- **Records to process**:
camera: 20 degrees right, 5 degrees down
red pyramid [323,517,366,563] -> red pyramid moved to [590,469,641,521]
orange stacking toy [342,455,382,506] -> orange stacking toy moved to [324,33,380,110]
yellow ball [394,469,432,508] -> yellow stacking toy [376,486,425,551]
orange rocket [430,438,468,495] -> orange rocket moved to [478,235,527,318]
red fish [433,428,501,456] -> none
==
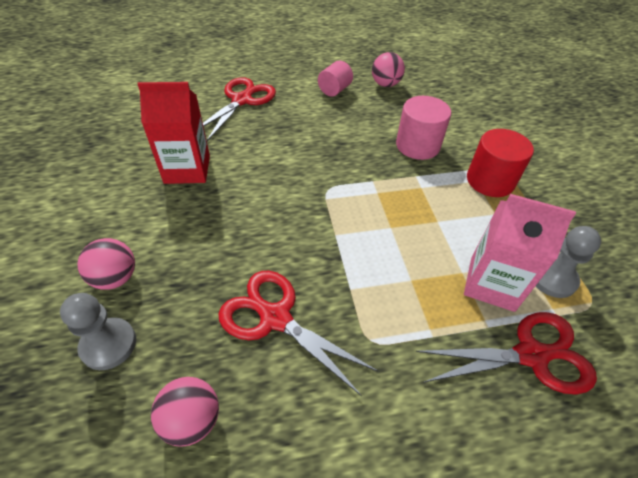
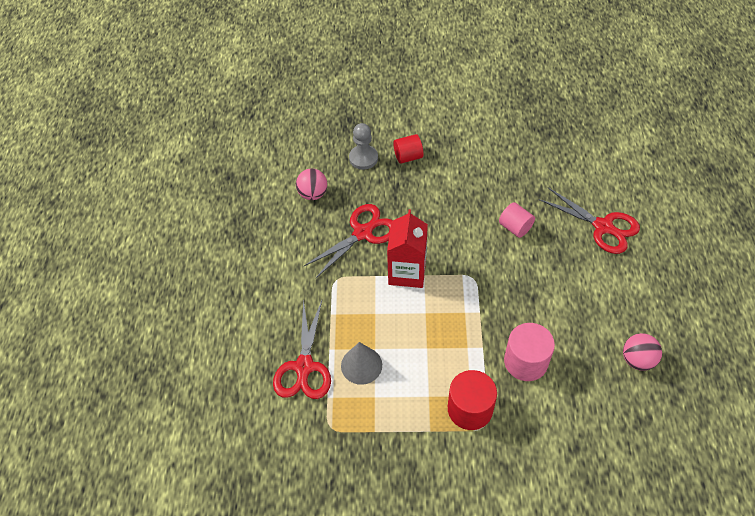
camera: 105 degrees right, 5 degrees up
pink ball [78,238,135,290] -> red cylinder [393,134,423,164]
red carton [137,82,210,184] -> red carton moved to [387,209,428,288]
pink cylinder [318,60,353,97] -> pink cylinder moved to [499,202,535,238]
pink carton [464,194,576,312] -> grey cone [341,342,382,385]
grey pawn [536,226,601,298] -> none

- **Exercise brief**: Filter the records above down to the lines containing "pink".

- **Exercise answer**:
pink ball [78,238,135,290] -> red cylinder [393,134,423,164]
pink cylinder [318,60,353,97] -> pink cylinder moved to [499,202,535,238]
pink carton [464,194,576,312] -> grey cone [341,342,382,385]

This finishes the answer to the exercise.